* [Exercise description]: Each line of the data that mentions the string "minus" needs to be identified and copied.

* [Input]:
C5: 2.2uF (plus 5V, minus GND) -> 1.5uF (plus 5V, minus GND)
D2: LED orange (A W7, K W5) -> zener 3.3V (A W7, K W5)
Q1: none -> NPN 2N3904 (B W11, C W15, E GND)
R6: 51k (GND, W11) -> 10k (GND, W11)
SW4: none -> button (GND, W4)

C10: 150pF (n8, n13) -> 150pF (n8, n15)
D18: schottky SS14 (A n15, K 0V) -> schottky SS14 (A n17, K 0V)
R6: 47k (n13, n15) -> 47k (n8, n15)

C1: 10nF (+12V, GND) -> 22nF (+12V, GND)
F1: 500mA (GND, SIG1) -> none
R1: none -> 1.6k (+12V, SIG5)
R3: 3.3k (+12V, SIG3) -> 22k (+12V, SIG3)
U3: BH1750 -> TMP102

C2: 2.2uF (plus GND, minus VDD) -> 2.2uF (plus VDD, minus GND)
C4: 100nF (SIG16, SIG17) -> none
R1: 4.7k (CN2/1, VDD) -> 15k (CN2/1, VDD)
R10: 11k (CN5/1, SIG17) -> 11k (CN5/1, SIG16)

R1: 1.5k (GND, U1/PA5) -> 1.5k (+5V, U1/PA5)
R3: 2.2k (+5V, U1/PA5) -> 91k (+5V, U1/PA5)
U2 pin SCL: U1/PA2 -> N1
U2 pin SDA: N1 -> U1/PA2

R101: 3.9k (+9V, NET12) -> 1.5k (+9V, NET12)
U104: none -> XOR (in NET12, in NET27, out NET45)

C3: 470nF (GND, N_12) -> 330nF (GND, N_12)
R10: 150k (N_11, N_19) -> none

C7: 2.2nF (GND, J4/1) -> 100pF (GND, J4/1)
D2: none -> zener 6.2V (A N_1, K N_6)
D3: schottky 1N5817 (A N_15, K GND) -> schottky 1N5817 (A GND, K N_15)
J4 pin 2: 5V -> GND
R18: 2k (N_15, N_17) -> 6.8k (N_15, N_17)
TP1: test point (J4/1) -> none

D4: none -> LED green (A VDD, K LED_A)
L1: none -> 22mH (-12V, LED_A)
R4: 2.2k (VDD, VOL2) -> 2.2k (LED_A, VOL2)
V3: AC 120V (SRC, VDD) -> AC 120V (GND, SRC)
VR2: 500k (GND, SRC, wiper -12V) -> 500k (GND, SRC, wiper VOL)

* [Solved exercise]:
C5: 2.2uF (plus 5V, minus GND) -> 1.5uF (plus 5V, minus GND)
C2: 2.2uF (plus GND, minus VDD) -> 2.2uF (plus VDD, minus GND)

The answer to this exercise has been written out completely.